OBJECTIVE
Render the items starting with the line containing "Which is in" and going on through the line containing "Image resolution: width=921" as a JSON list of strings, one string per line, with blank lines left out.
══════════════════════════════
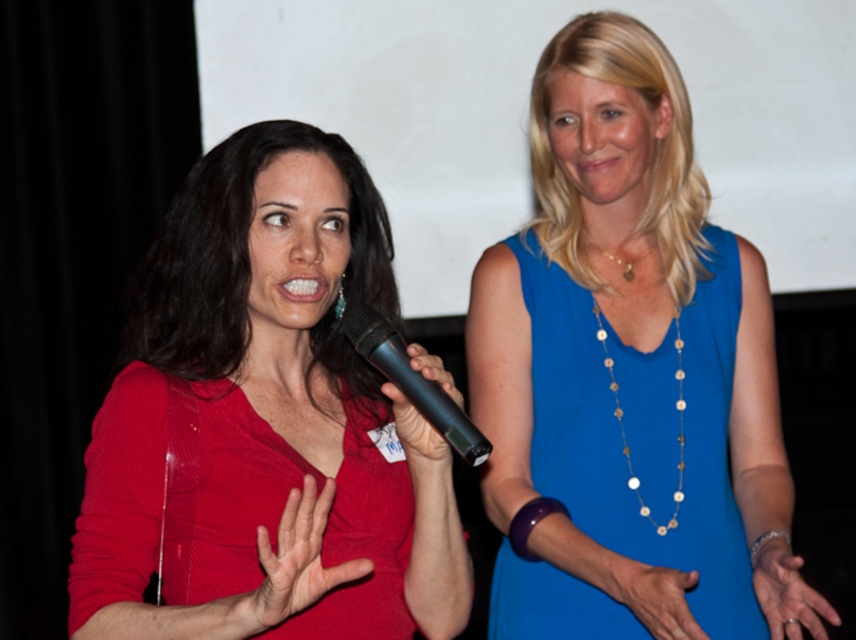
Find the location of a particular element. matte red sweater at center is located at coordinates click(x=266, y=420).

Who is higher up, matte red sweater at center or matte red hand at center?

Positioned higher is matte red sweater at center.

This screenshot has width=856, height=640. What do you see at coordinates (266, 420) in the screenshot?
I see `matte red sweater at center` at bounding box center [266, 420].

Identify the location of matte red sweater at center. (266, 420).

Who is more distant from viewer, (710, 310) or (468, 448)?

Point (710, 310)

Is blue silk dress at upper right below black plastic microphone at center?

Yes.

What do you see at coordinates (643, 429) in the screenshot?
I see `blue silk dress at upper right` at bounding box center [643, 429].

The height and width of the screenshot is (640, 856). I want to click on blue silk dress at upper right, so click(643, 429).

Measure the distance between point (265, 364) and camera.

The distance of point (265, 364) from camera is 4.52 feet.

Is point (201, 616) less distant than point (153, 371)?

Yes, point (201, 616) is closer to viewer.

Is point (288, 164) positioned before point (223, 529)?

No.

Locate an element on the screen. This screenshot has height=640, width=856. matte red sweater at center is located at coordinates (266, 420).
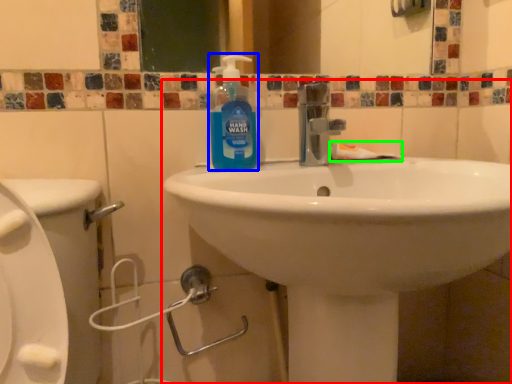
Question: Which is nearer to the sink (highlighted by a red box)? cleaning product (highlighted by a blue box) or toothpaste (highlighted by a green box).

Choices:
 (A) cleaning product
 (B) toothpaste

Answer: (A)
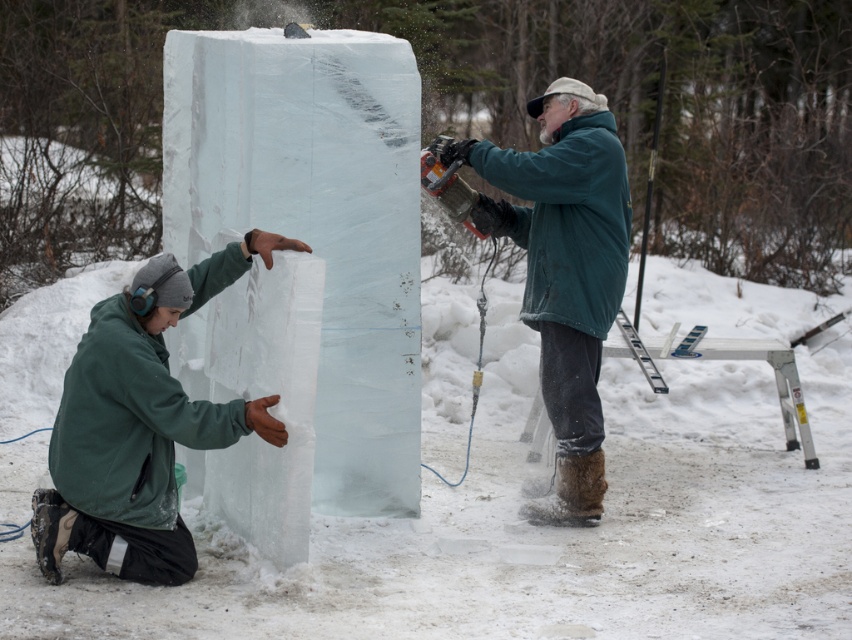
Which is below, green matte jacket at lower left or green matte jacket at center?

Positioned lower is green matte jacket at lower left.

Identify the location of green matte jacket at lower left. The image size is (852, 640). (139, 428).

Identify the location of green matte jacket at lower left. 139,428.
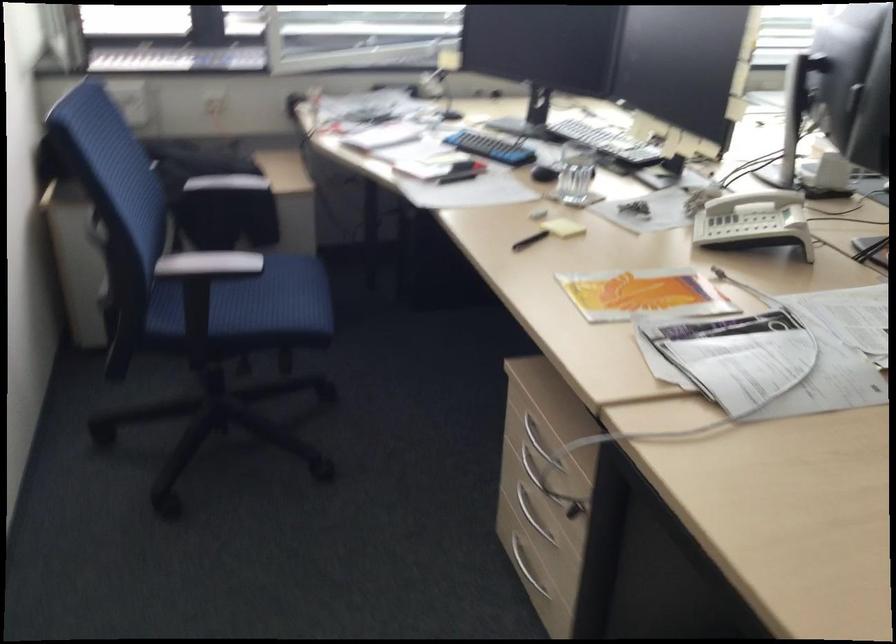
══════════════════════════════
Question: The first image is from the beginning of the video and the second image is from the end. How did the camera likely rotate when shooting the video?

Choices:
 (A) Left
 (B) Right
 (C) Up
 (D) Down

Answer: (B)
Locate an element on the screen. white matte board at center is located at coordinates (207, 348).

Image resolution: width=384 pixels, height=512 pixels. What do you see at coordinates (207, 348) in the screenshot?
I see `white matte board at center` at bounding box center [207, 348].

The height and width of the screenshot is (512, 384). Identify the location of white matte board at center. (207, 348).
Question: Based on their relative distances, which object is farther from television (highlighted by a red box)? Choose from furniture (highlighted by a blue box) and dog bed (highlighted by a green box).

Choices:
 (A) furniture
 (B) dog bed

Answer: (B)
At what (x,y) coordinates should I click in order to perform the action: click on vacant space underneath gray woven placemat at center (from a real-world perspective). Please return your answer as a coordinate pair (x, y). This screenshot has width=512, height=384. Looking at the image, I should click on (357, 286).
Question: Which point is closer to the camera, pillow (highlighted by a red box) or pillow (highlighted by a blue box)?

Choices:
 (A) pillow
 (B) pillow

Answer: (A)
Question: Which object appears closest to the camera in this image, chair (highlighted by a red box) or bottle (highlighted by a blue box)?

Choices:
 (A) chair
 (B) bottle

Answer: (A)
══════════════════════════════
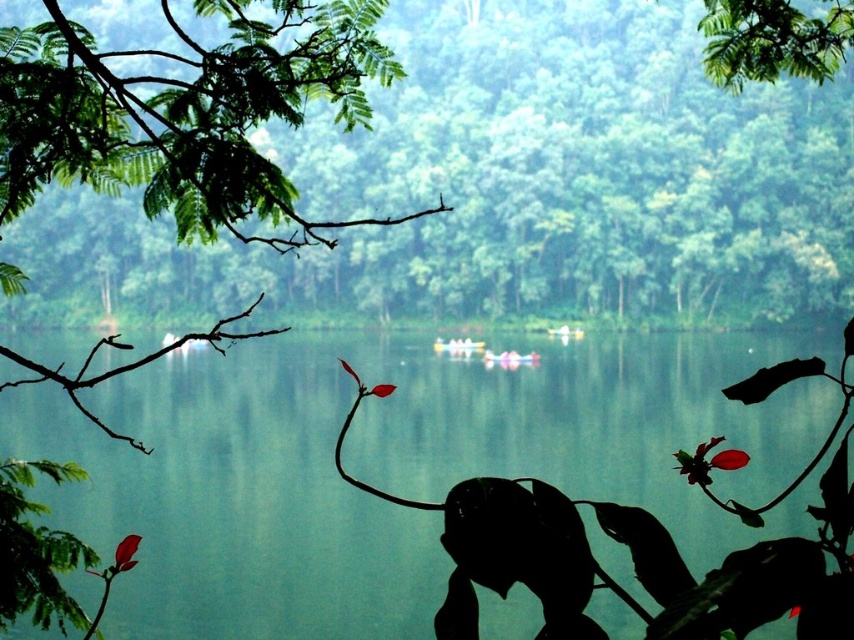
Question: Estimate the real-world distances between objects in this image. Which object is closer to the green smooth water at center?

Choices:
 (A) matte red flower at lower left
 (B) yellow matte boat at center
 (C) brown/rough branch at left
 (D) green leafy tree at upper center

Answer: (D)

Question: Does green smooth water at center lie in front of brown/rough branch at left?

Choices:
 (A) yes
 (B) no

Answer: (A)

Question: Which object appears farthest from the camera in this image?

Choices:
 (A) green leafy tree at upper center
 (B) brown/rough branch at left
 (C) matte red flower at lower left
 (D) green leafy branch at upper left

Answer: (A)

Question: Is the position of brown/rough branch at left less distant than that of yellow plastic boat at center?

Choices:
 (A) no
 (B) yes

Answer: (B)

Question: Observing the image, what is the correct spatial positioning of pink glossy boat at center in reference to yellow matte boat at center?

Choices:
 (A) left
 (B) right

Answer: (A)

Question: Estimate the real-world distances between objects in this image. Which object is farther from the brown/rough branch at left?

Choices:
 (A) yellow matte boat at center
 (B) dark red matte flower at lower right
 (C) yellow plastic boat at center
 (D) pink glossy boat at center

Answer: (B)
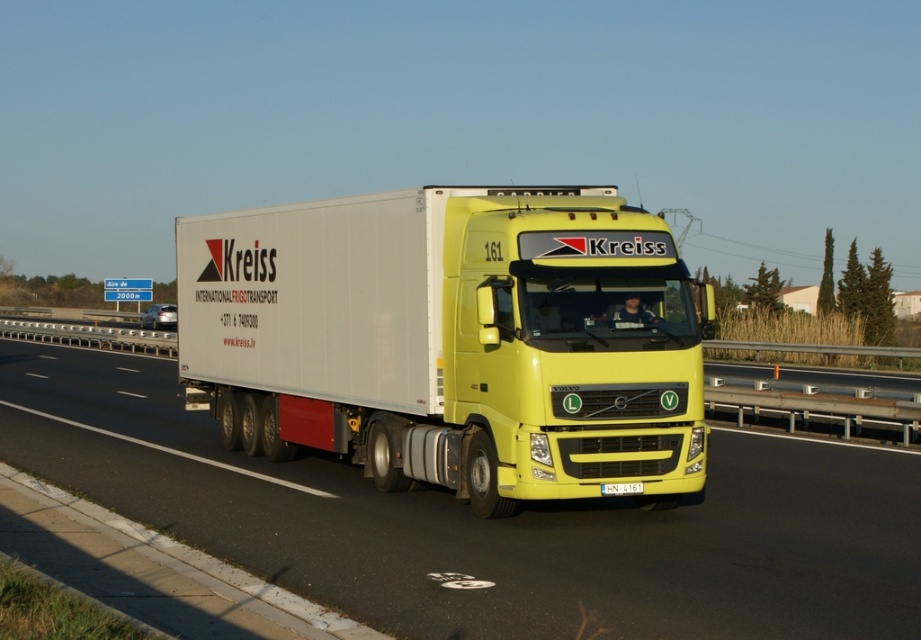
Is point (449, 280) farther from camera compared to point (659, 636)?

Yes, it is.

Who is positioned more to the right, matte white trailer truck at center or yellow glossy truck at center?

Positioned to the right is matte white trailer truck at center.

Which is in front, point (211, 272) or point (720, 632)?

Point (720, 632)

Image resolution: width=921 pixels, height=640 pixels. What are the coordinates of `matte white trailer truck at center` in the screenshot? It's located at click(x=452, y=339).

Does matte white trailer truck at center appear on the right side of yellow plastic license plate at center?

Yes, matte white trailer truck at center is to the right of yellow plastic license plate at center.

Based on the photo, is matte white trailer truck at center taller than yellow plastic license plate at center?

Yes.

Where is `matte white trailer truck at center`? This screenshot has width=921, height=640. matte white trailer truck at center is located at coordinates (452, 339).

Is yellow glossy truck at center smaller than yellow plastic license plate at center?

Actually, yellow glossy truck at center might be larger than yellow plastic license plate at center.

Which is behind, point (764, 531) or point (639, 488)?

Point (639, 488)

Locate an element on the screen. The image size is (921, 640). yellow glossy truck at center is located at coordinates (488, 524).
══════════════════════════════
EXERCISE ANSWER
[
  "Which is in front, point (211, 272) or point (720, 632)?",
  "Point (720, 632)",
  "Image resolution: width=921 pixels, height=640 pixels. What are the coordinates of `matte white trailer truck at center` in the screenshot? It's located at click(x=452, y=339)."
]